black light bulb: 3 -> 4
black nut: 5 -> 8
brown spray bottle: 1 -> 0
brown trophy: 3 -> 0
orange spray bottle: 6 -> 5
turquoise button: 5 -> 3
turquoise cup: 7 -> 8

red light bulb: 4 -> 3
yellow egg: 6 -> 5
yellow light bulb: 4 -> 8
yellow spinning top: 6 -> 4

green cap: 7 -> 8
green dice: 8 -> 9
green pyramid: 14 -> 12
* * *
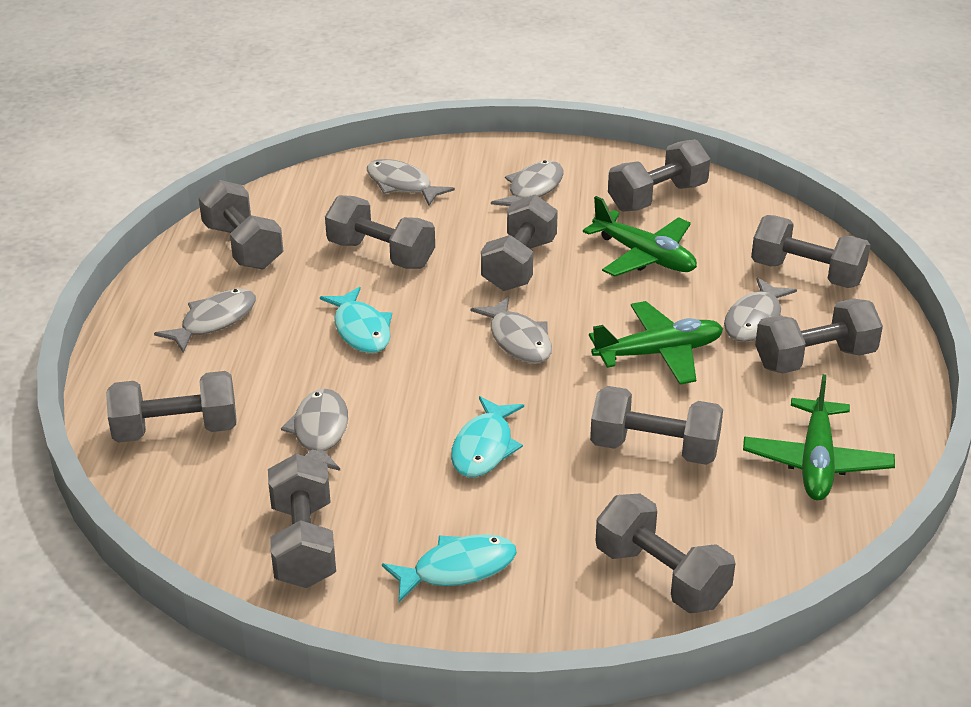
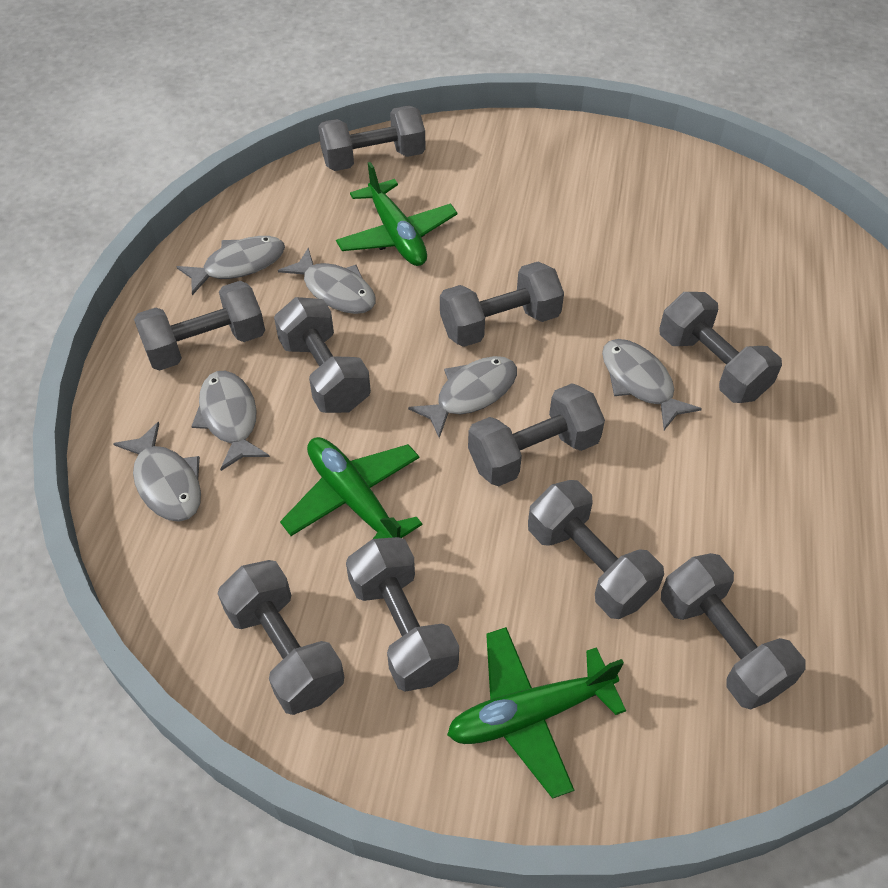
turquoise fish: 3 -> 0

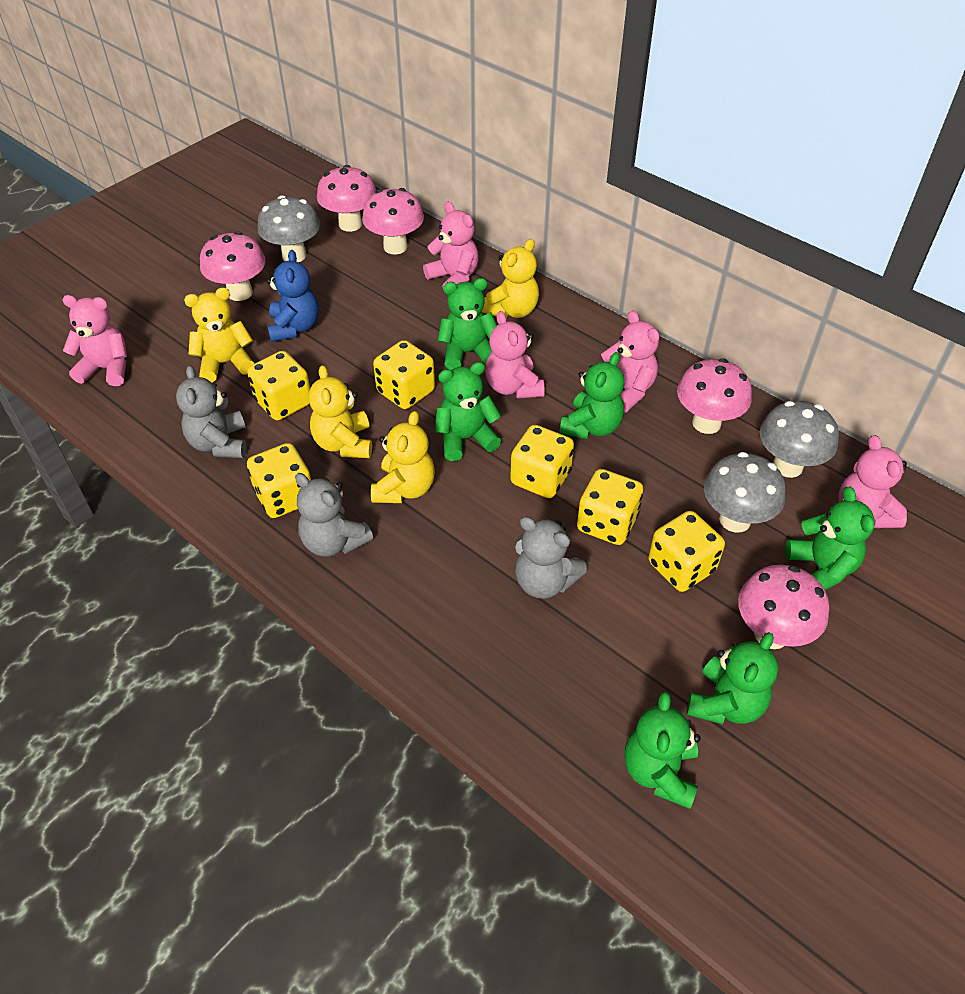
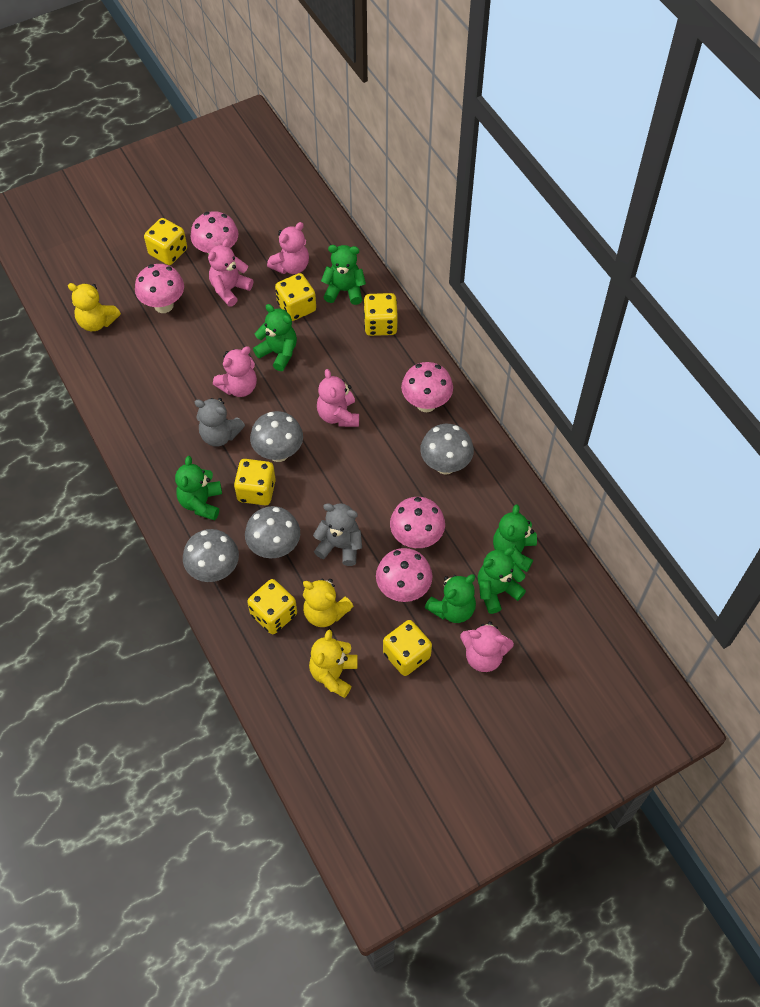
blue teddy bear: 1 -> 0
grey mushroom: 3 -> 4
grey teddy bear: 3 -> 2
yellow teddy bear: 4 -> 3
---
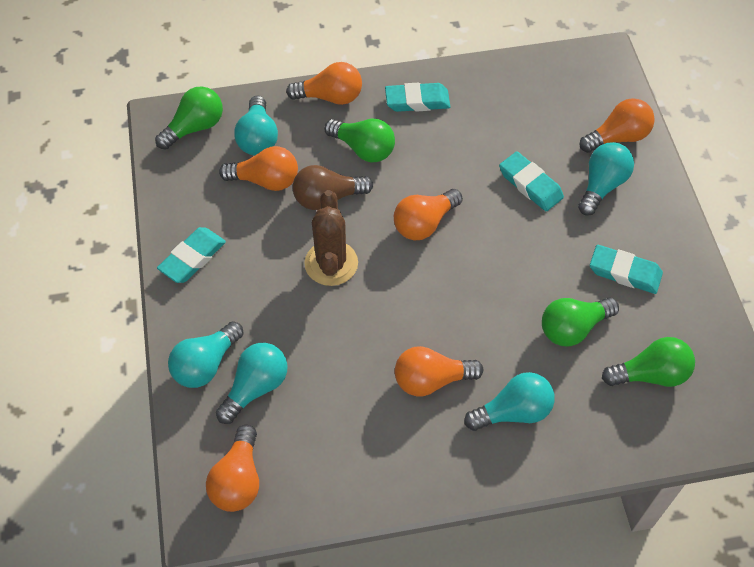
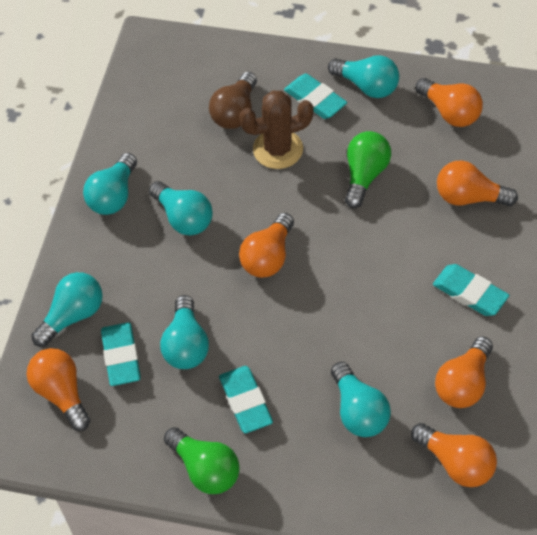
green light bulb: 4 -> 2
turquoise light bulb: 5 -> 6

- Exercise goal: Only one stretch of the entries above is wanted: the lines from the one containing "red light bulb: 4 -> 3" through the one containing "green pyramid: 14 -> 12". Please reproduce it exactly.

- Task response:
red light bulb: 4 -> 3
yellow egg: 6 -> 5
yellow light bulb: 4 -> 8
yellow spinning top: 6 -> 4

green cap: 7 -> 8
green dice: 8 -> 9
green pyramid: 14 -> 12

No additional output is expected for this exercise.